Images stay out. Everything else in the records is repeated exactly.

----- INPUT DATA

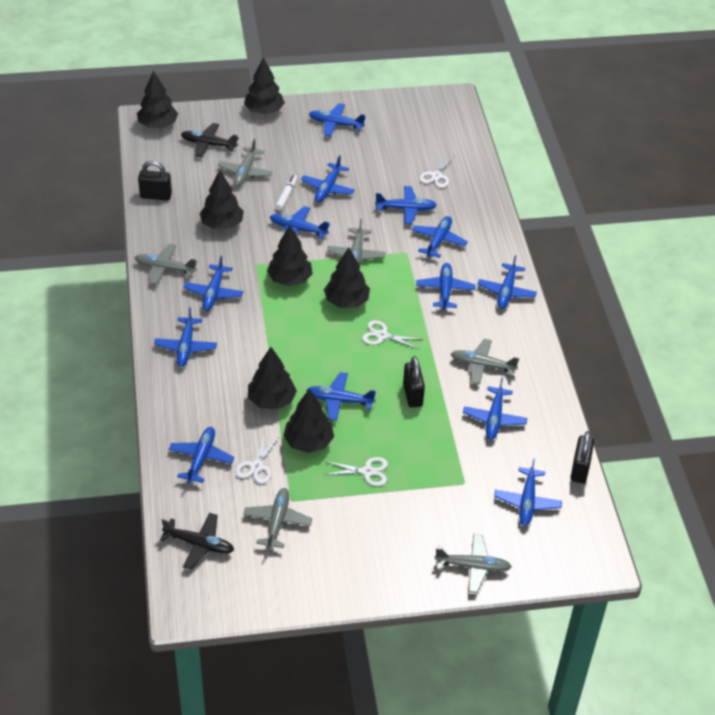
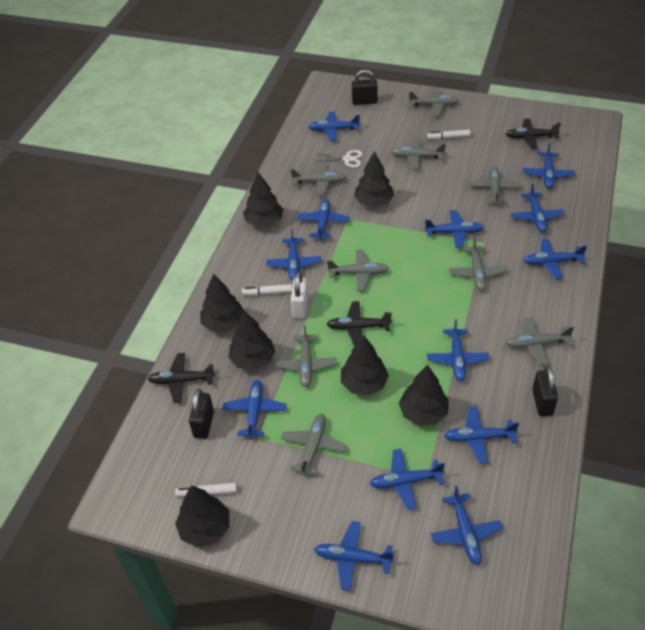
black plane: 2 -> 3
grey plane: 6 -> 9
white marker: 1 -> 3
white padlock: 0 -> 1
white scissors: 4 -> 1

----------

● ANSWER SPACE
black plane: 2 -> 3
grey plane: 6 -> 9
white marker: 1 -> 3
white padlock: 0 -> 1
white scissors: 4 -> 1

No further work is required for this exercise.